MATERIAL PROVIDED Block Start

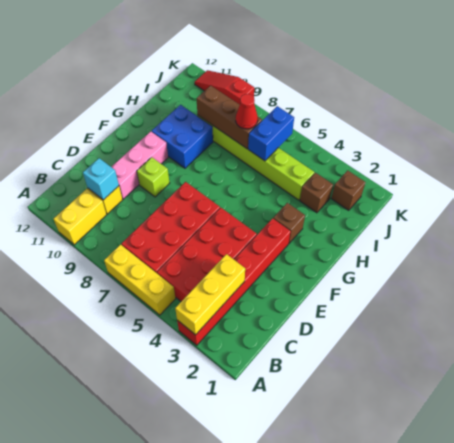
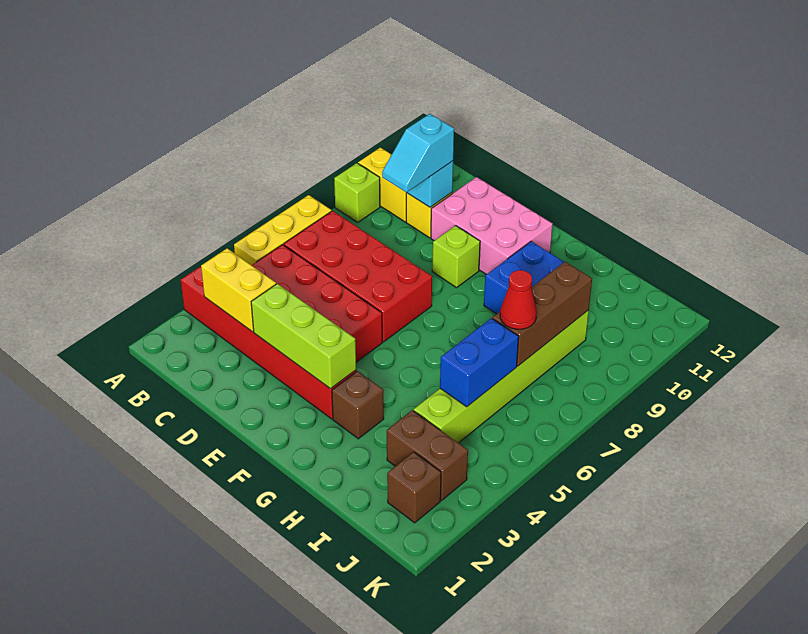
yellow brick A3:C3 level 2 -> yellow brick B3:C3 level 2
none -> lime brick A9 level 1
none -> cyan slope C9:C10 level 3 top 10
none -> lime brick D3:F3 level 2
pink brick D10:F10 level 1 -> pink brick D10:F11 level 1
brown brick I3 level 1 -> brown brick I3:J3 level 1
blue brick I6:J6 level 2 -> blue brick I5:I6 level 2
red slope K9:K11 level 1 top 9 -> none

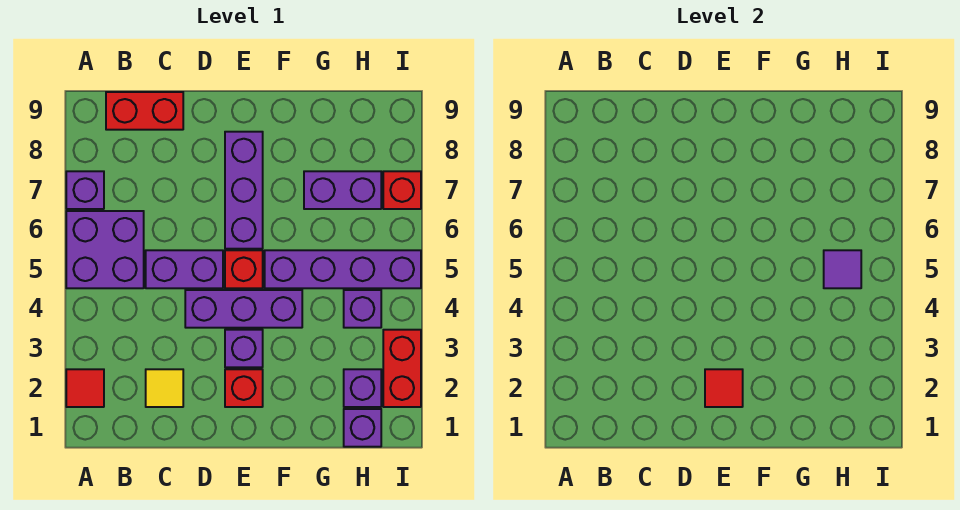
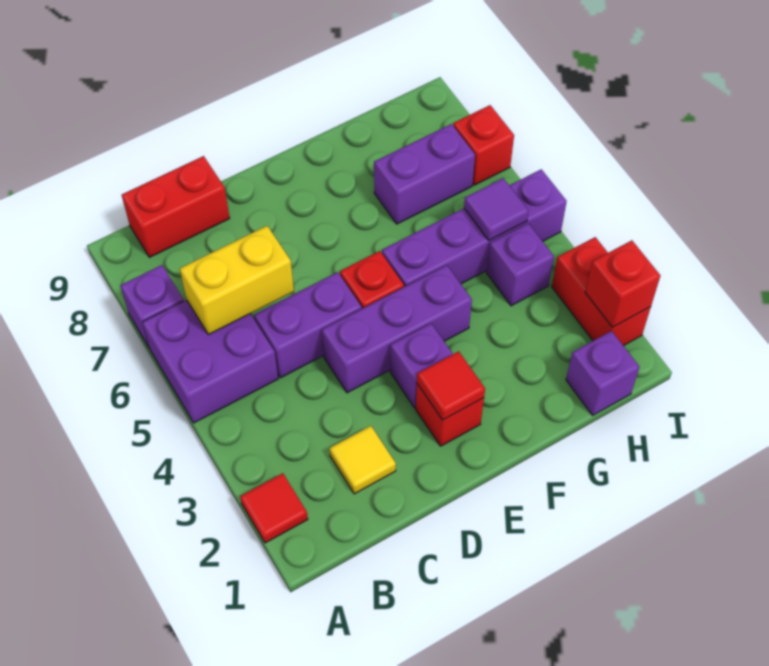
none -> yellow brick B6:C6 level 2
purple brick E6:E8 level 1 -> none
purple brick H2 level 1 -> none
none -> red brick I2 level 2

MATERIAL PROVIDED Block End

▶ WORK ORDER: Write out the data above exactly, minus any images.

▶ RESPONSE:
yellow brick A3:C3 level 2 -> yellow brick B3:C3 level 2
none -> lime brick A9 level 1
none -> cyan slope C9:C10 level 3 top 10
none -> lime brick D3:F3 level 2
pink brick D10:F10 level 1 -> pink brick D10:F11 level 1
brown brick I3 level 1 -> brown brick I3:J3 level 1
blue brick I6:J6 level 2 -> blue brick I5:I6 level 2
red slope K9:K11 level 1 top 9 -> none

none -> yellow brick B6:C6 level 2
purple brick E6:E8 level 1 -> none
purple brick H2 level 1 -> none
none -> red brick I2 level 2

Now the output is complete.